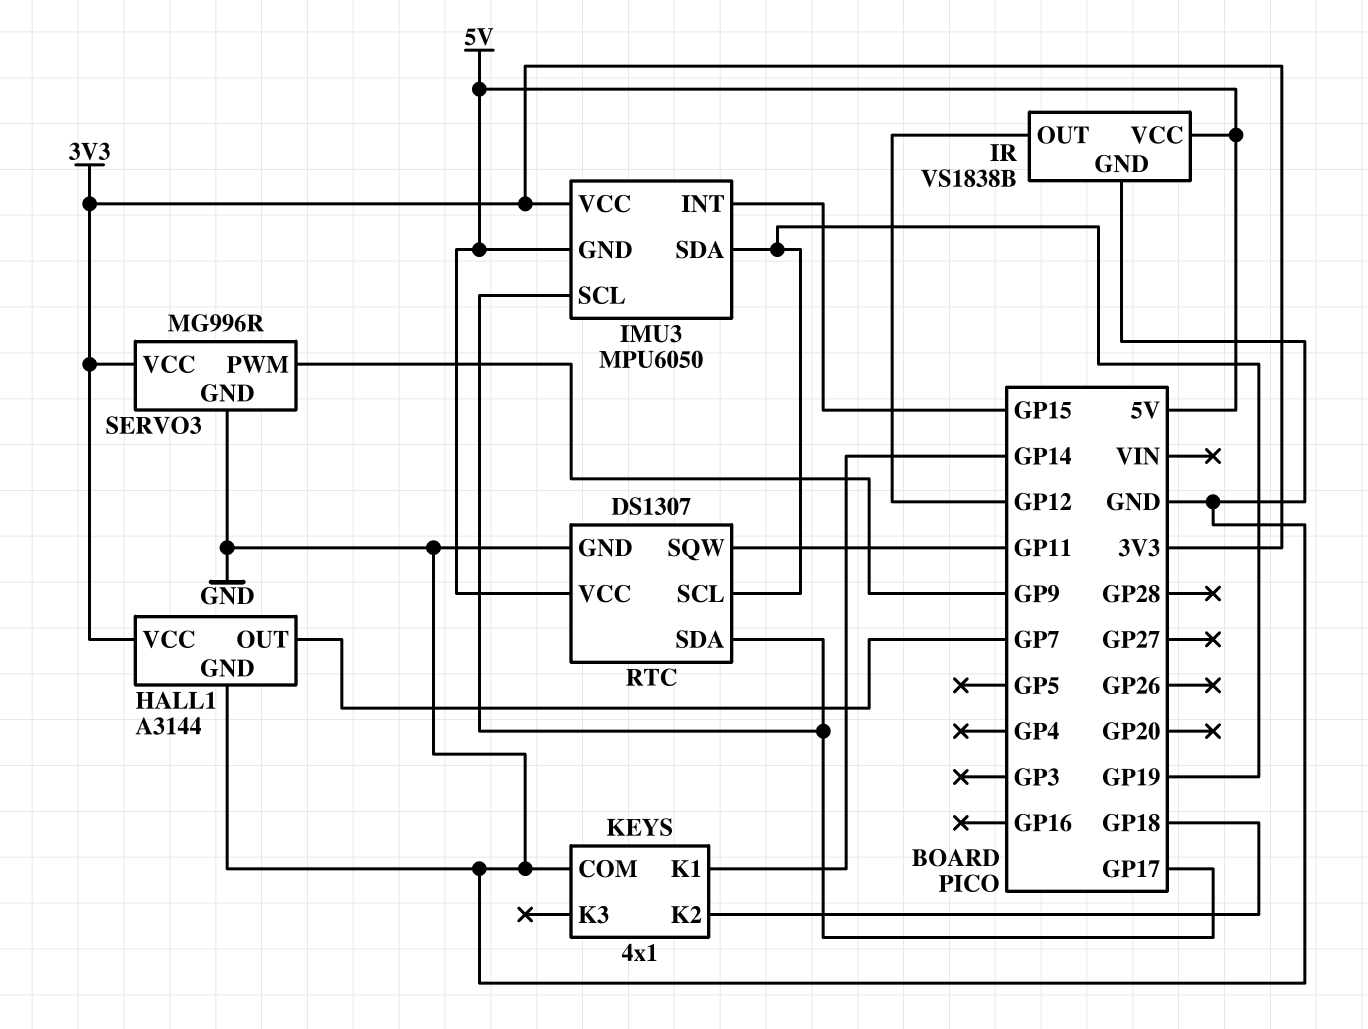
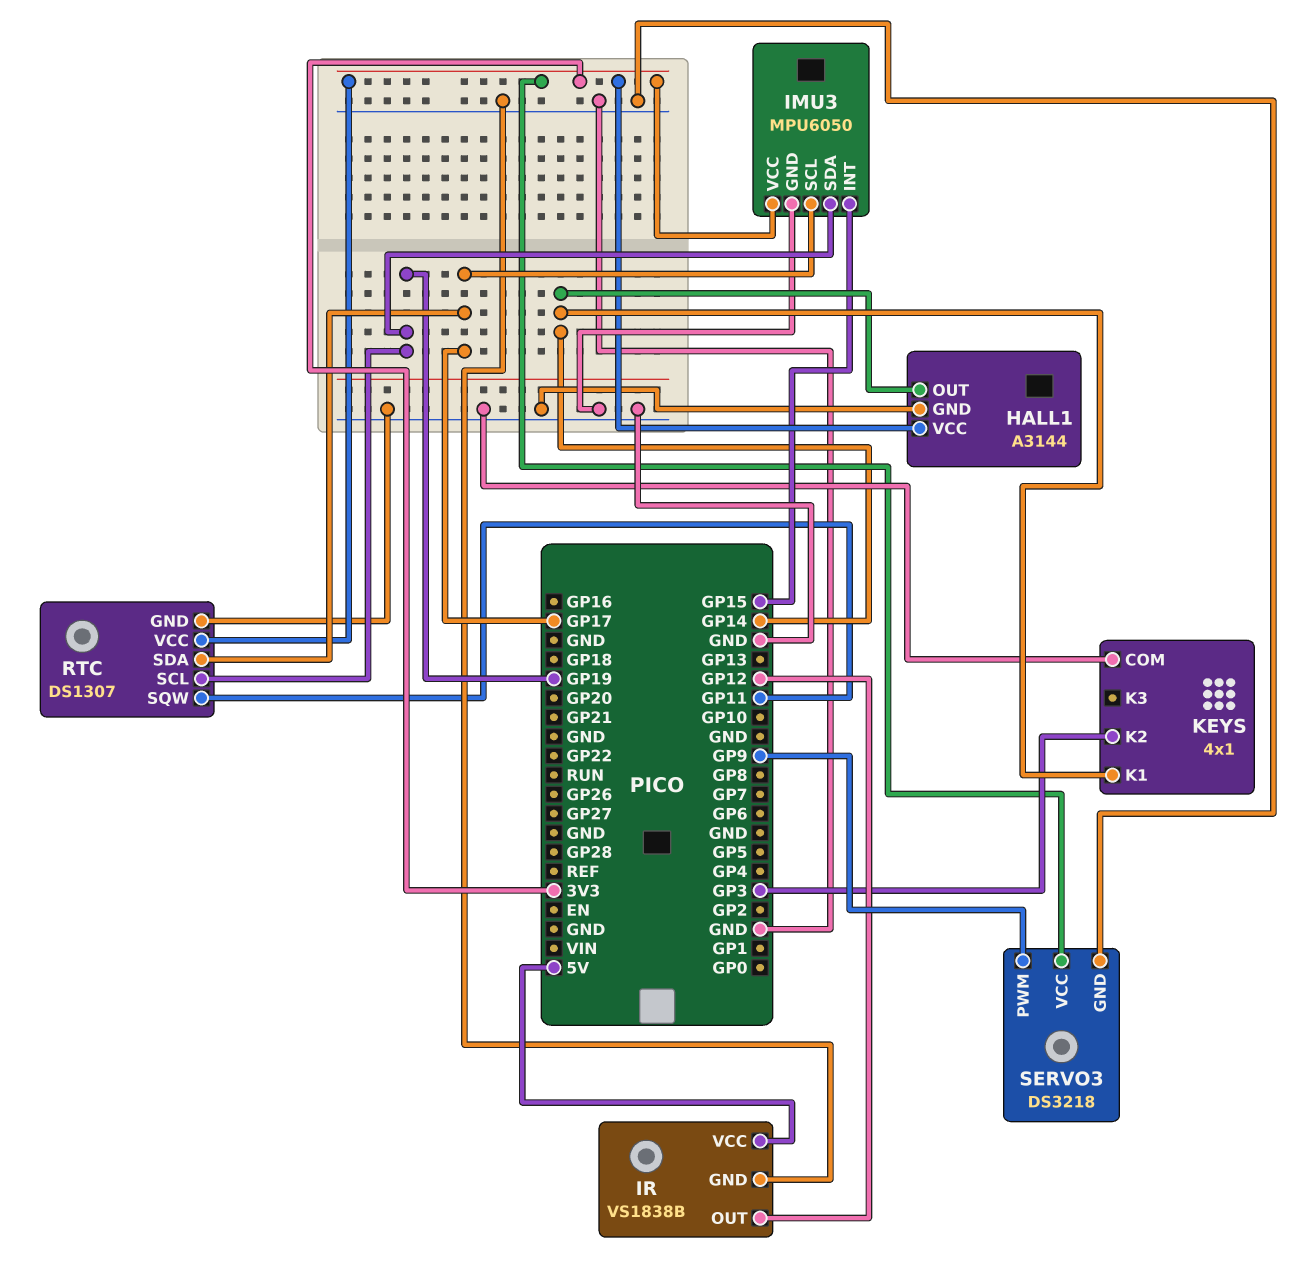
HALL1 pin OUT: GP7 -> GP14
IMU3 pin GND: 5V -> GND
KEYS pin K2: GP18 -> GP3
RTC pin VCC: 5V -> 3V3
SERVO3: MG996R -> DS3218

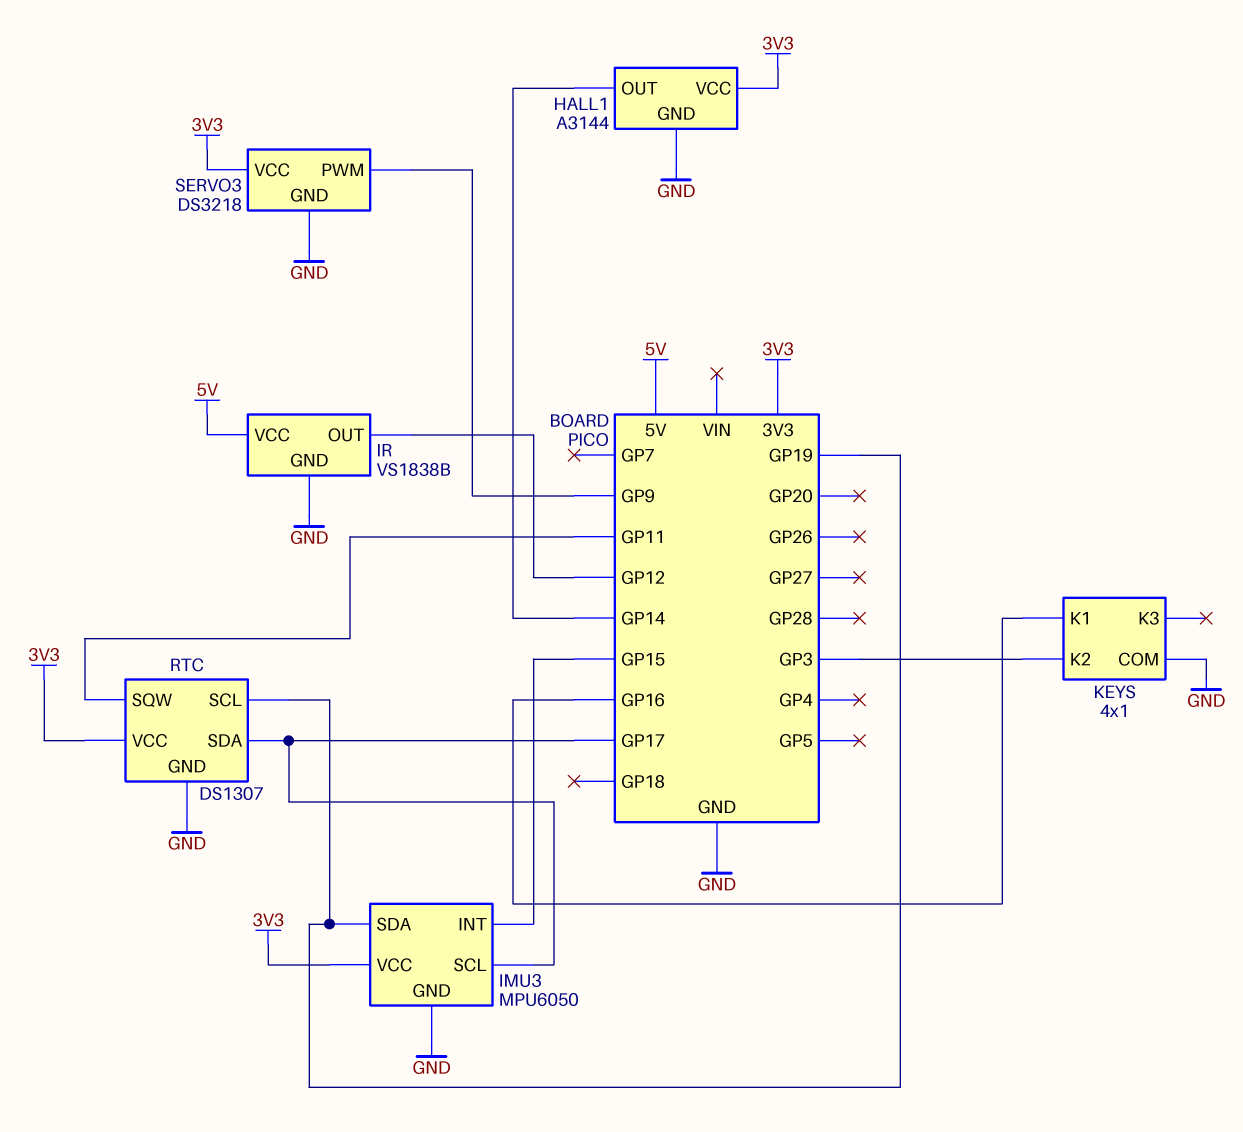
KEYS pin K1: GP14 -> GP16

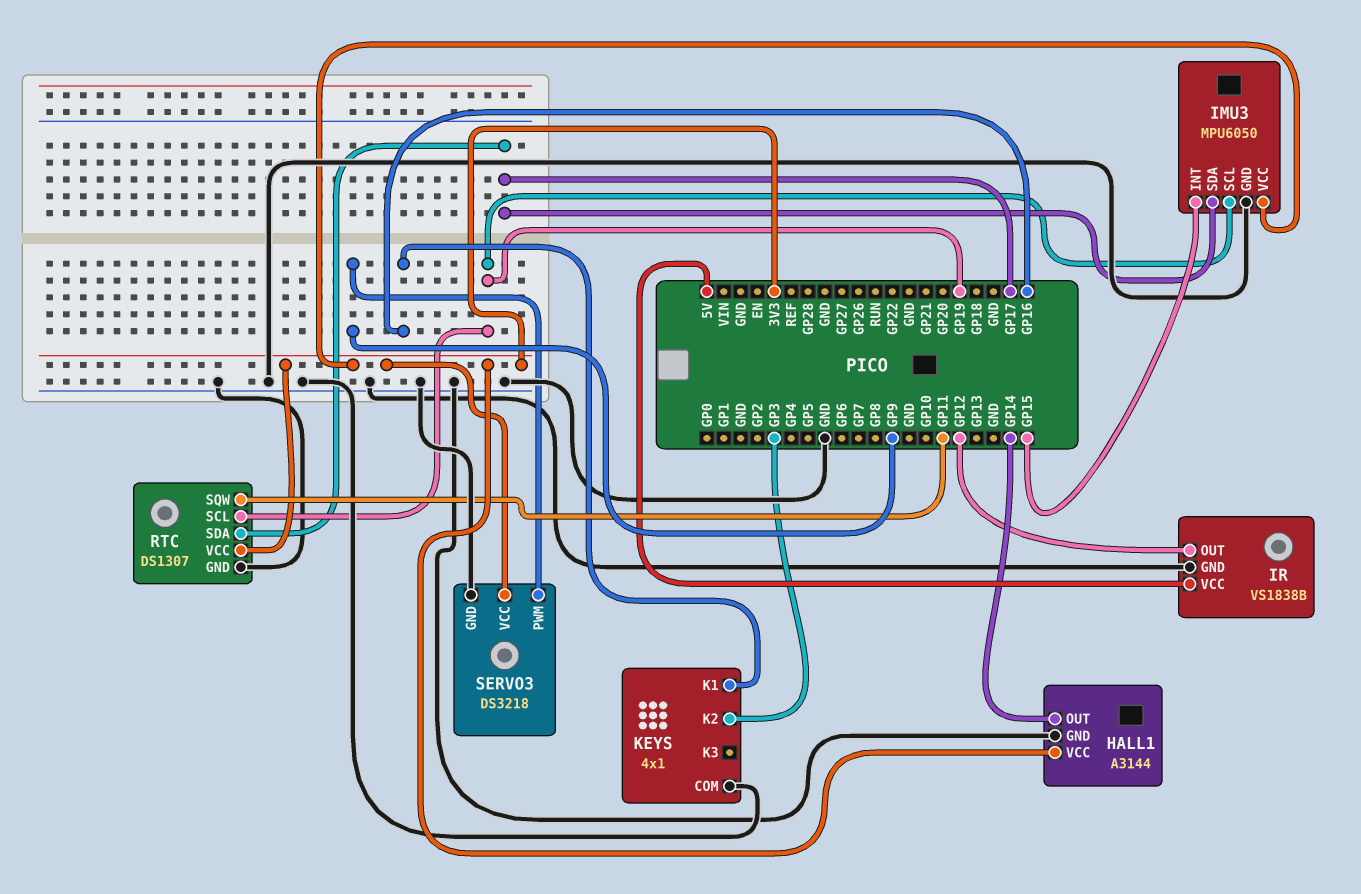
IMU3 pin SCL: GP17 -> GP19
IMU3 pin SDA: GP19 -> GP17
◇ ◇ ◇
▸ EXERCISE GOAL:
Check every line above for the word "KEYS" and copy those that have it.

▸ RESPONSE AREA:
KEYS pin K2: GP18 -> GP3
KEYS pin K1: GP14 -> GP16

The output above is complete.